The word "turkusowy" occurs in some lines of the data. Return each such line.

Available data section start

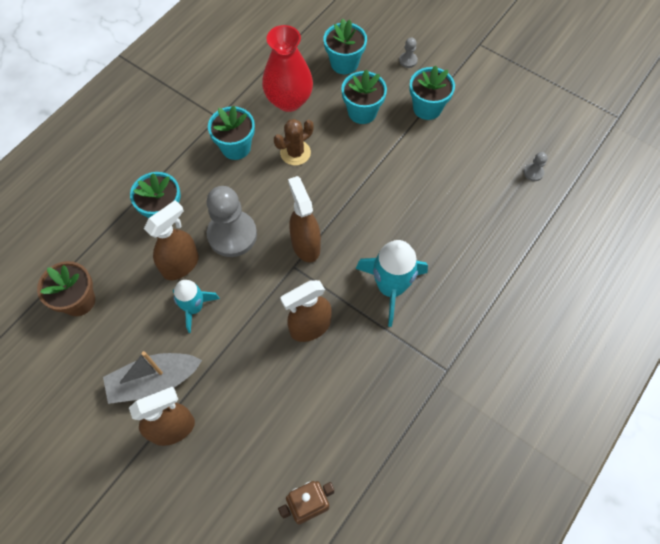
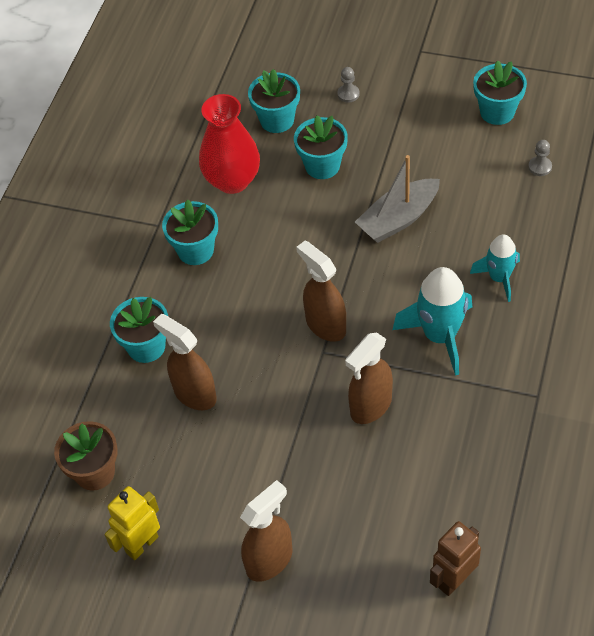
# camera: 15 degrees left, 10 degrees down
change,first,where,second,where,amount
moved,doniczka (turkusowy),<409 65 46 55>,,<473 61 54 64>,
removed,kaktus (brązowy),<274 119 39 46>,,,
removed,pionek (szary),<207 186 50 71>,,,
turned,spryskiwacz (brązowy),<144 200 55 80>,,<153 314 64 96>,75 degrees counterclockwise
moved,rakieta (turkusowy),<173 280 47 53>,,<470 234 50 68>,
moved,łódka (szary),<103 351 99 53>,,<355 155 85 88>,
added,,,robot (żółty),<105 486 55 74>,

Available data section end

* Exercise result:
moved,doniczka (turkusowy),<409 65 46 55>,,<473 61 54 64>,
moved,rakieta (turkusowy),<173 280 47 53>,,<470 234 50 68>,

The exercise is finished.